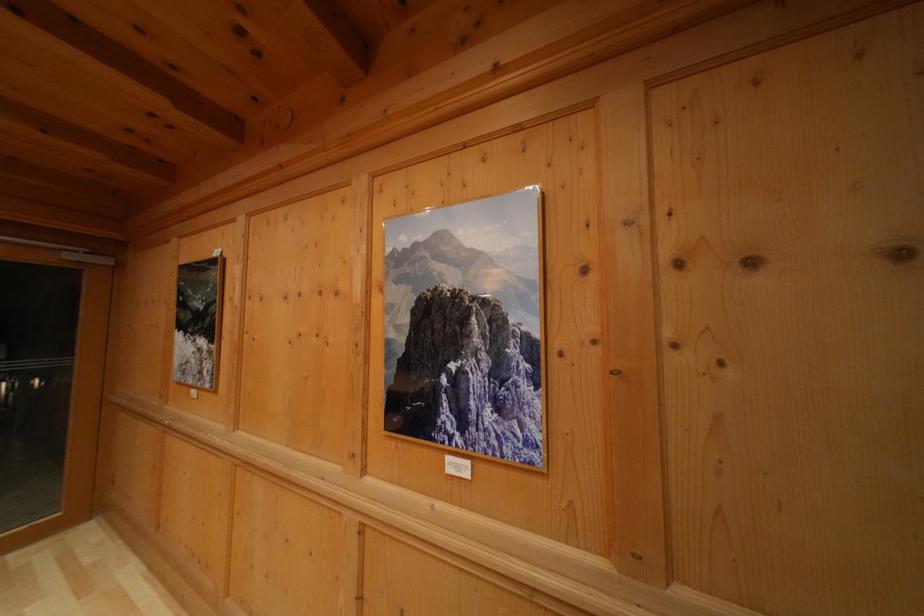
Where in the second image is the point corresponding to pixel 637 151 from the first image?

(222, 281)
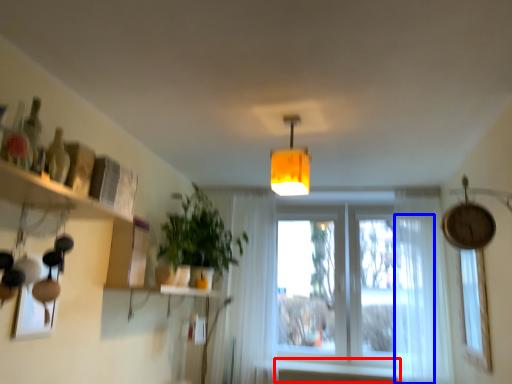
Question: Which point is further to the camera, window sill (highlighted by a red box) or curtain (highlighted by a blue box)?

Choices:
 (A) window sill
 (B) curtain

Answer: (A)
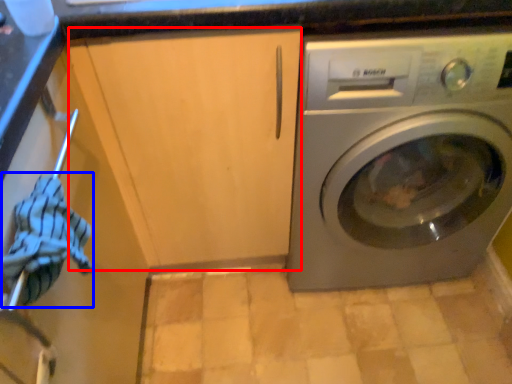
Question: Among these objects, which one is farthest to the camera, cabinetry (highlighted by a red box) or clothing (highlighted by a blue box)?

Choices:
 (A) cabinetry
 (B) clothing

Answer: (A)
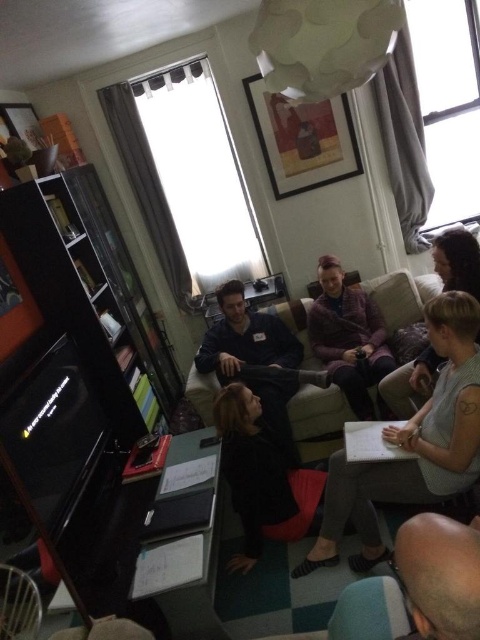
Question: Which object is the closest to the velvet beige couch at center?

Choices:
 (A) wooden armchair at lower left
 (B) velvet maroon sweater at center
 (C) bald head at center

Answer: (B)

Question: Can you confirm if bald head at center is positioned to the left of velvet beige couch at center?

Choices:
 (A) yes
 (B) no

Answer: (B)

Question: Which point is farther from the camera taking this photo?

Choices:
 (A) (283, 636)
 (B) (333, 264)
 (C) (14, 636)
 (D) (228, 353)

Answer: (B)

Question: Which of the following is the farthest from the observer?

Choices:
 (A) dark blue fleece jacket at center
 (B) velvet green armchair at lower center
 (C) gray fabric sweater at center

Answer: (A)

Question: Considering the relative positions of velvet green armchair at lower center and wooden armchair at lower left in the image provided, where is velvet green armchair at lower center located with respect to wooden armchair at lower left?

Choices:
 (A) below
 (B) above

Answer: (B)

Question: Can you confirm if bald head at center is positioned to the right of wooden armchair at lower left?

Choices:
 (A) no
 (B) yes

Answer: (B)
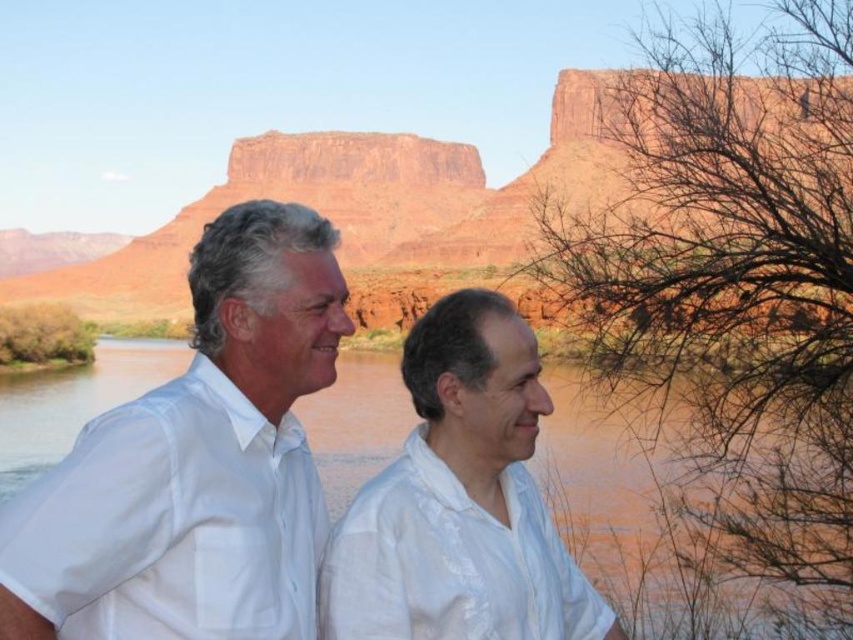
Who is higher up, brown sedimentary water at center or white cotton shirt at center?

brown sedimentary water at center is higher up.

Does brown sedimentary water at center have a greater width compared to white cotton shirt at center?

Yes, brown sedimentary water at center is wider than white cotton shirt at center.

You are a GUI agent. You are given a task and a screenshot of the screen. Output one action in this format:
    pyautogui.click(x=<x>, y=<y>)
    Task: Click on the brown sedimentary water at center
    Image resolution: width=853 pixels, height=640 pixels.
    Given the screenshot: What is the action you would take?
    pyautogui.click(x=619, y=516)

Between white cotton shirt at left and brown sedimentary water at center, which one appears on the right side from the viewer's perspective?

white cotton shirt at left

At what (x,y) coordinates should I click in order to perform the action: click on white cotton shirt at left. Please return your answer as a coordinate pair (x, y). This screenshot has width=853, height=640. Looking at the image, I should click on (196, 464).

Is white cotton shirt at left thinner than white cotton shirt at center?

Correct, white cotton shirt at left's width is less than white cotton shirt at center's.

Is point (180, 490) farther from camera compared to point (547, 556)?

No, it is not.

The image size is (853, 640). In order to click on white cotton shirt at left in this screenshot , I will do `click(196, 464)`.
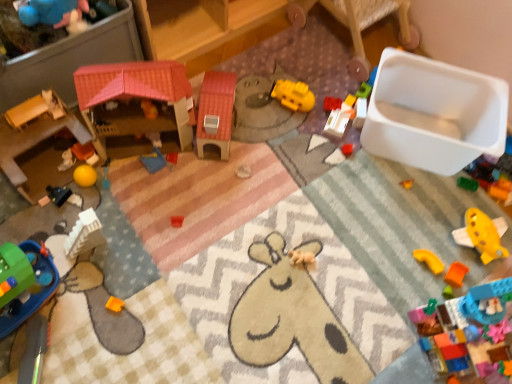
Identify the location of free space between bright red plastic blocks at center, which ranks as the ninth toy in left-to-right order, and translucent blue plastic blocks at lower right, the thirteenth toy viewed from the left. This screenshot has width=512, height=384. (394, 232).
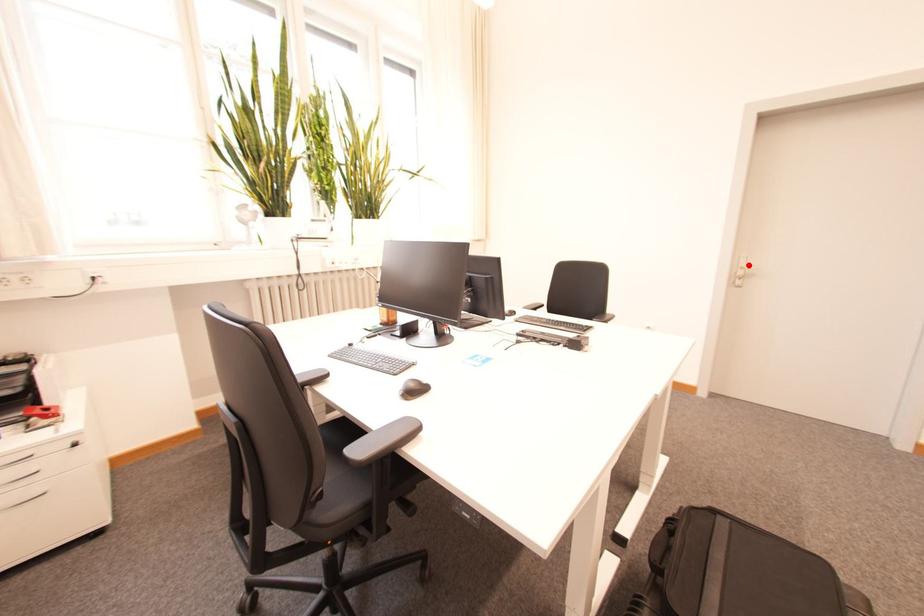
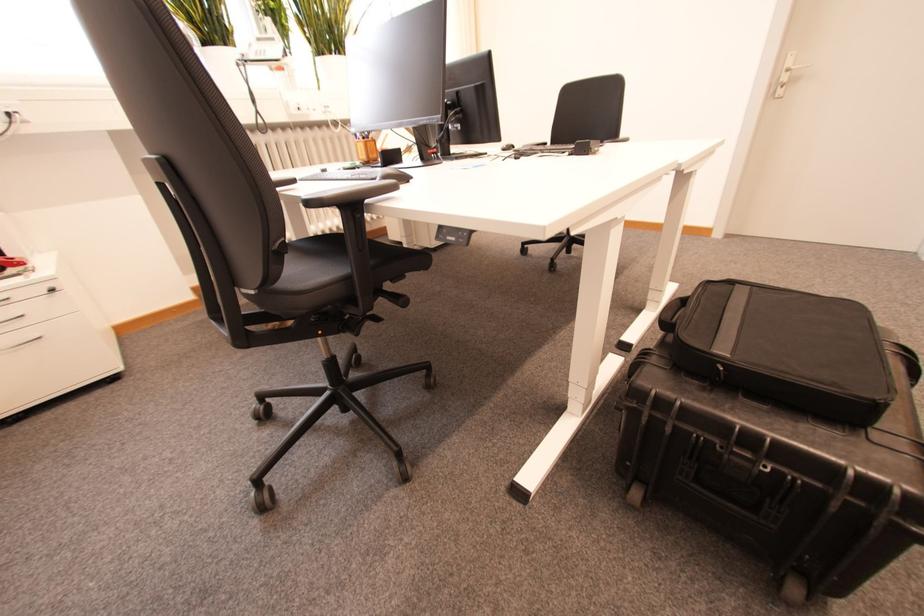
Locate, in the second image, the point that corresponds to the highlighted location in the first image.

(796, 65)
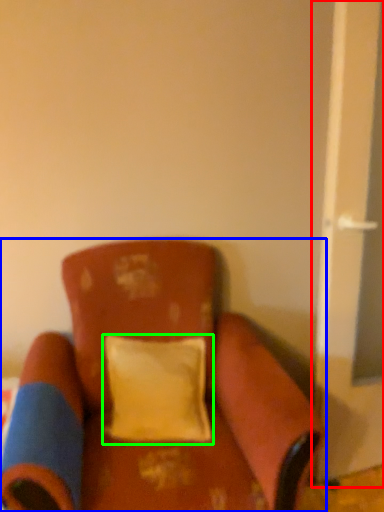
Question: Considering the real-world distances, which object is closest to screen door (highlighted by a red box)? chair (highlighted by a blue box) or pillow (highlighted by a green box).

Choices:
 (A) chair
 (B) pillow

Answer: (B)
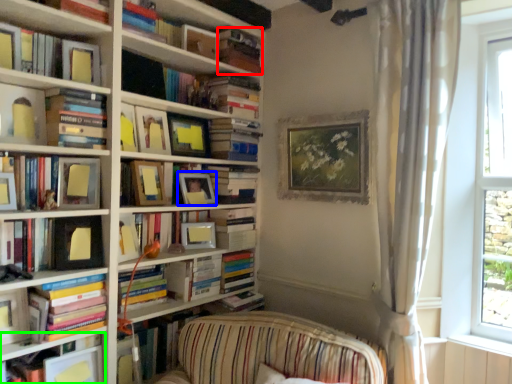
Question: Considering the real-world distances, which object is closest to book (highlighted by a red box)? picture frame (highlighted by a blue box) or book (highlighted by a green box).

Choices:
 (A) picture frame
 (B) book

Answer: (A)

WORK INSTRUCTION -> Convert all of the records above into a single numbered list, one line per item, with blank lines omitted. Leave out the picture markers.

ANSWER FOR THE TASK ->
1. Where in the second image is the point corresponding to pixel 637 151 from the first image?
2. (222, 281)
3. Question: Which point is further to the camera, window sill (highlighted by a red box) or curtain (highlighted by a blue box)?
4. Choices:
5.  (A) window sill
6.  (B) curtain
7. Answer: (A)
8. Question: Among these objects, which one is farthest to the camera, cabinetry (highlighted by a red box) or clothing (highlighted by a blue box)?
9. Choices:
10.  (A) cabinetry
11.  (B) clothing
12. Answer: (A)
13. Question: Which object is the closest to the velvet beige couch at center?
14. Choices:
15.  (A) wooden armchair at lower left
16.  (B) velvet maroon sweater at center
17.  (C) bald head at center
18. Answer: (B)
19. Question: Can you confirm if bald head at center is positioned to the left of velvet beige couch at center?
20. Choices:
21.  (A) yes
22.  (B) no
23. Answer: (B)
24. Question: Which point is farther from the camera taking this photo?
25. Choices:
26.  (A) (283, 636)
27.  (B) (333, 264)
28.  (C) (14, 636)
29.  (D) (228, 353)
30. Answer: (B)
31. Question: Which of the following is the farthest from the observer?
32. Choices:
33.  (A) dark blue fleece jacket at center
34.  (B) velvet green armchair at lower center
35.  (C) gray fabric sweater at center
36. Answer: (A)
37. Question: Considering the relative positions of velvet green armchair at lower center and wooden armchair at lower left in the image provided, where is velvet green armchair at lower center located with respect to wooden armchair at lower left?
38. Choices:
39.  (A) below
40.  (B) above
41. Answer: (B)
42. Question: Can you confirm if bald head at center is positioned to the right of wooden armchair at lower left?
43. Choices:
44.  (A) no
45.  (B) yes
46. Answer: (B)
47. Who is higher up, brown sedimentary water at center or white cotton shirt at center?
48. brown sedimentary water at center is higher up.
49. Does brown sedimentary water at center have a greater width compared to white cotton shirt at center?
50. Yes, brown sedimentary water at center is wider than white cotton shirt at center.
51. You are a GUI agent. You are given a task and a screenshot of the screen. Output one action in this format:
52.     pyautogui.click(x=<x>, y=<y>)
53.     Task: Click on the brown sedimentary water at center
54.     Image resolution: width=853 pixels, height=640 pixels.
55.     Given the screenshot: What is the action you would take?
56.     pyautogui.click(x=619, y=516)
57. Between white cotton shirt at left and brown sedimentary water at center, which one appears on the right side from the viewer's perspective?
58. white cotton shirt at left
59. At what (x,y) coordinates should I click in order to perform the action: click on white cotton shirt at left. Please return your answer as a coordinate pair (x, y). This screenshot has width=853, height=640. Looking at the image, I should click on (196, 464).
60. Is white cotton shirt at left thinner than white cotton shirt at center?
61. Correct, white cotton shirt at left's width is less than white cotton shirt at center's.
62. Is point (180, 490) farther from camera compared to point (547, 556)?
63. No, it is not.
64. The image size is (853, 640). In order to click on white cotton shirt at left in this screenshot , I will do `click(196, 464)`.
65. Identify the location of free space between bright red plastic blocks at center, which ranks as the ninth toy in left-to-right order, and translucent blue plastic blocks at lower right, the thirteenth toy viewed from the left. This screenshot has width=512, height=384. (394, 232).
66. Locate, in the second image, the point that corresponds to the highlighted location in the first image.
67. (796, 65)
68. Question: Considering the real-world distances, which object is closest to screen door (highlighted by a red box)? chair (highlighted by a blue box) or pillow (highlighted by a green box).
69. Choices:
70.  (A) chair
71.  (B) pillow
72. Answer: (B)
73. Question: Considering the real-world distances, which object is closest to book (highlighted by a red box)? picture frame (highlighted by a blue box) or book (highlighted by a green box).
74. Choices:
75.  (A) picture frame
76.  (B) book
77. Answer: (A)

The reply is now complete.